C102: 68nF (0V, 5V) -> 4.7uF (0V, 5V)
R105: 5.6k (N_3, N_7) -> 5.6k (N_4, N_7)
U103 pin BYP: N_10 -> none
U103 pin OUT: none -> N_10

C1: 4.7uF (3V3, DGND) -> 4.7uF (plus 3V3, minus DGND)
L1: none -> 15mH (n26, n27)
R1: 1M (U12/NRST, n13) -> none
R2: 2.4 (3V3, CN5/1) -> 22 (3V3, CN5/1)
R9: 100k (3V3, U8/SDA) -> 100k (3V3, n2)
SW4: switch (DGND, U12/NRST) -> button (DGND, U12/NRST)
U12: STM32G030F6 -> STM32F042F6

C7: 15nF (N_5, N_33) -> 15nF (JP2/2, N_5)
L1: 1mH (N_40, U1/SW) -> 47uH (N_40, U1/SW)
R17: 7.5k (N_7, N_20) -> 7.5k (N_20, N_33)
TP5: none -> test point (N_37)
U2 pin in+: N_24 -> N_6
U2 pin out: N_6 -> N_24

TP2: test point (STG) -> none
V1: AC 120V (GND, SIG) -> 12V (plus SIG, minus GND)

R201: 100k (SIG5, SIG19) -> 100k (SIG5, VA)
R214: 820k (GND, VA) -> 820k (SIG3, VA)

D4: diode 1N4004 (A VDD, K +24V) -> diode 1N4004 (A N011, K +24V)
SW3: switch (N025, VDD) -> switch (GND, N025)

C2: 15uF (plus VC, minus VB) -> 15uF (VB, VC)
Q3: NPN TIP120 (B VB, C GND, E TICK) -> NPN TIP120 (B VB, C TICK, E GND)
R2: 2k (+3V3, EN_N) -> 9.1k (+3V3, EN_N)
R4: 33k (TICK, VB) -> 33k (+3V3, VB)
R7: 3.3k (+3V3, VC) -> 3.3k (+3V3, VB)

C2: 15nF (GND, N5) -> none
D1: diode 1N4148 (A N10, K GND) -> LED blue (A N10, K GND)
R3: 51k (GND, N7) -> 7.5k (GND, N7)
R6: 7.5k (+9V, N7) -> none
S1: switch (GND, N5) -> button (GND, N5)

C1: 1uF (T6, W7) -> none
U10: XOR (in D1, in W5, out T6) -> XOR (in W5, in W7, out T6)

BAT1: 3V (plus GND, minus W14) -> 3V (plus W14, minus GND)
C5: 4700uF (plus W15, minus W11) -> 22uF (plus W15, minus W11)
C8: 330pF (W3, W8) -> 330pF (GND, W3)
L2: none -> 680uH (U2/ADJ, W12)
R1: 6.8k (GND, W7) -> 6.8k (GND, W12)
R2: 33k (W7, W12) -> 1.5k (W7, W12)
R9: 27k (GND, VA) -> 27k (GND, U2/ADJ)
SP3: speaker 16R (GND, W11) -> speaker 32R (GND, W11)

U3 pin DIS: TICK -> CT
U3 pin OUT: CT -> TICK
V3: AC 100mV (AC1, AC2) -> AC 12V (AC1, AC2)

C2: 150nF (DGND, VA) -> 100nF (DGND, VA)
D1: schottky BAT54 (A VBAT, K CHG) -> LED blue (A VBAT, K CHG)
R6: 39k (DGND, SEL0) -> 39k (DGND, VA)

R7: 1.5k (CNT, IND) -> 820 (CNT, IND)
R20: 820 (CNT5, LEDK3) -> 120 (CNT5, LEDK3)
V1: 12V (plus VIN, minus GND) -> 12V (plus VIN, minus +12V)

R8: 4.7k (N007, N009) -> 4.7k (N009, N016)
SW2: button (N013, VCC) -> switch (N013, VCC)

*Work instruction:*
Check each line of the entries above for the string "test", and return those that contain it.

*Response:*
TP5: none -> test point (N_37)
TP2: test point (STG) -> none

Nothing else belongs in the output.